Spatial object tracking data:

^^^^

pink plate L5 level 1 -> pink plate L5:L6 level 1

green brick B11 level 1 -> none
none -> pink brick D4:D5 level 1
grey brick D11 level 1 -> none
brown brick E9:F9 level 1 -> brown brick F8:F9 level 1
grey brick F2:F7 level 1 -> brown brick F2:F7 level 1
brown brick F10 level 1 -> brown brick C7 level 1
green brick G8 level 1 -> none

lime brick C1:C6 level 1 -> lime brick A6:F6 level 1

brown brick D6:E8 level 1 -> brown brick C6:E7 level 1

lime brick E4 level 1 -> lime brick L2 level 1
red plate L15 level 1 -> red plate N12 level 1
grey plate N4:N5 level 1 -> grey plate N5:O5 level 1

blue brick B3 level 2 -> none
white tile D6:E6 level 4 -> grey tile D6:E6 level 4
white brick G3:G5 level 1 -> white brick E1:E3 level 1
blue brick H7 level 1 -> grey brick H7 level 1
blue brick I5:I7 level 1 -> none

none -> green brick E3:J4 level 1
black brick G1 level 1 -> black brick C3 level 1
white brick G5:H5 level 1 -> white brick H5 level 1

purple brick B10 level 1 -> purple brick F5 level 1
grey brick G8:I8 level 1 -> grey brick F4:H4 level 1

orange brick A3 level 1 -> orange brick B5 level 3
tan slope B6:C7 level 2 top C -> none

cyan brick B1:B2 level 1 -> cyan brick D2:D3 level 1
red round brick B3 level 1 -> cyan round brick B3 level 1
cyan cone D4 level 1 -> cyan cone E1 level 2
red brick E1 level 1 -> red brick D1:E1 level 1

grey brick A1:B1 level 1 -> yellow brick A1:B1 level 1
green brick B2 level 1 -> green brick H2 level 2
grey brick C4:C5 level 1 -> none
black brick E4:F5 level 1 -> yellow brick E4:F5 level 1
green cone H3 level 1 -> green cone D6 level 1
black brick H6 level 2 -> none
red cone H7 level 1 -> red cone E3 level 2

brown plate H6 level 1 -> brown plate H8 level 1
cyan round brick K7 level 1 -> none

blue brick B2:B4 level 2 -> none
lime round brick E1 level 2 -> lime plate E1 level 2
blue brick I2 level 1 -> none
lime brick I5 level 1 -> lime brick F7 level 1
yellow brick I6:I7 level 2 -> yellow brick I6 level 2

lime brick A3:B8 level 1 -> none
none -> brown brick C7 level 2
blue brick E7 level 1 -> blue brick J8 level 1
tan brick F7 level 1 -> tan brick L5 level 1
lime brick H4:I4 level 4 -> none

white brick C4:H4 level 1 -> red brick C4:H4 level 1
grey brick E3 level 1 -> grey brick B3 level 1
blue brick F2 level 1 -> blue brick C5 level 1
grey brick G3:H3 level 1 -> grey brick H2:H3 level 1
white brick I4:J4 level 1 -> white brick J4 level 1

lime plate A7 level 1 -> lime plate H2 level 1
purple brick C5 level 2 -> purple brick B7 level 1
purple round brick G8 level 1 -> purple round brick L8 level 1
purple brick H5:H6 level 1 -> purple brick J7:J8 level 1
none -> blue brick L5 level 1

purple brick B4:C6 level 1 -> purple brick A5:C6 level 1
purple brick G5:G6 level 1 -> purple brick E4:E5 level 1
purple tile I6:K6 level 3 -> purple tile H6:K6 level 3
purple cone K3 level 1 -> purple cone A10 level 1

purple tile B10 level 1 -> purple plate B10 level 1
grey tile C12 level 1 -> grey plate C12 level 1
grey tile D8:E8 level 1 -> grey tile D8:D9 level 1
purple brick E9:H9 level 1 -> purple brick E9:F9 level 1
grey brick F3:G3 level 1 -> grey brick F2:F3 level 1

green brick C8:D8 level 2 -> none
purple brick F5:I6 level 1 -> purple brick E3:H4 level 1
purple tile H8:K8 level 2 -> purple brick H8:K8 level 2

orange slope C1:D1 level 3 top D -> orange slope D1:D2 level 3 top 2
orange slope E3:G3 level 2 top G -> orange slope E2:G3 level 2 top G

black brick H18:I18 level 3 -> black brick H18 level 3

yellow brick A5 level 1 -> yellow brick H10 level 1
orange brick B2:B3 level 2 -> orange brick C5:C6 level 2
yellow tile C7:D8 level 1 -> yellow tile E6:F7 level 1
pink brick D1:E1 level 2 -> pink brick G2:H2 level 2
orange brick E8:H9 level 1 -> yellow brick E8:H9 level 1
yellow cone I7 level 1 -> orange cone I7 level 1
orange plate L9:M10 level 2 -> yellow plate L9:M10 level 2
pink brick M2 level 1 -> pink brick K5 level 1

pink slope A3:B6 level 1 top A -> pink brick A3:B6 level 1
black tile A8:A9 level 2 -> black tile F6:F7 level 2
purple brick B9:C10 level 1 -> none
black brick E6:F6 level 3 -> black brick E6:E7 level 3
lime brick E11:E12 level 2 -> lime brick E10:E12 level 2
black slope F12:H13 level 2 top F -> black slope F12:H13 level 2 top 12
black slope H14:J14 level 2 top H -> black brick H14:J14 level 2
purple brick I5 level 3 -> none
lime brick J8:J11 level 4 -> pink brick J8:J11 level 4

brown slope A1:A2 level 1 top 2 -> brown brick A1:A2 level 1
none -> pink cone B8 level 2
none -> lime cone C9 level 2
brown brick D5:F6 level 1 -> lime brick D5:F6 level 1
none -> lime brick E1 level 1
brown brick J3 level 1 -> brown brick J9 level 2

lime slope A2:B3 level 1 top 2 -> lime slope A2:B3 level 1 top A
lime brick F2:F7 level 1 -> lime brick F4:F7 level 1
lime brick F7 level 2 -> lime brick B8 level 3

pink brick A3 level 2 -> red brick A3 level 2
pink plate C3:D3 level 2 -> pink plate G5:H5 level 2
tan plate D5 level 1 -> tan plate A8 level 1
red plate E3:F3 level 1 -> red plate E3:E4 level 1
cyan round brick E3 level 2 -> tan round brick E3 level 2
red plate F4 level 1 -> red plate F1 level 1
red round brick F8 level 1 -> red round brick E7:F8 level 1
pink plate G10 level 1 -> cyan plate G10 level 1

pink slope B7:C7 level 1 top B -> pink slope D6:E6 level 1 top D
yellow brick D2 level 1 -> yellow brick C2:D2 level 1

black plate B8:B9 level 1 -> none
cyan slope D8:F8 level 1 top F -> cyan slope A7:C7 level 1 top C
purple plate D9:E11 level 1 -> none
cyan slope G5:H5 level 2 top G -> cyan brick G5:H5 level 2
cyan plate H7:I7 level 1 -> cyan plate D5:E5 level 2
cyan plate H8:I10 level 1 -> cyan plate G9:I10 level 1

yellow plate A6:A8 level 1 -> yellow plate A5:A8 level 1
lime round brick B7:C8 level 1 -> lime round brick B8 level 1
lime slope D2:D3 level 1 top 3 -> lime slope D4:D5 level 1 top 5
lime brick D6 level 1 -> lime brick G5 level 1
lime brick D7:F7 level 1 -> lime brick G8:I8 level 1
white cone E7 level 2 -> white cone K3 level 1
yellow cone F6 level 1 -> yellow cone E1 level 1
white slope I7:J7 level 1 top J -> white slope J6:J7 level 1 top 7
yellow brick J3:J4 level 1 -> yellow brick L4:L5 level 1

^^^^

Task details :: Please return, exactly as written, the line containing "lime round brick B7:C8" and every line after it through the end of the records above, and nothing else.

Exercise solution ::
lime round brick B7:C8 level 1 -> lime round brick B8 level 1
lime slope D2:D3 level 1 top 3 -> lime slope D4:D5 level 1 top 5
lime brick D6 level 1 -> lime brick G5 level 1
lime brick D7:F7 level 1 -> lime brick G8:I8 level 1
white cone E7 level 2 -> white cone K3 level 1
yellow cone F6 level 1 -> yellow cone E1 level 1
white slope I7:J7 level 1 top J -> white slope J6:J7 level 1 top 7
yellow brick J3:J4 level 1 -> yellow brick L4:L5 level 1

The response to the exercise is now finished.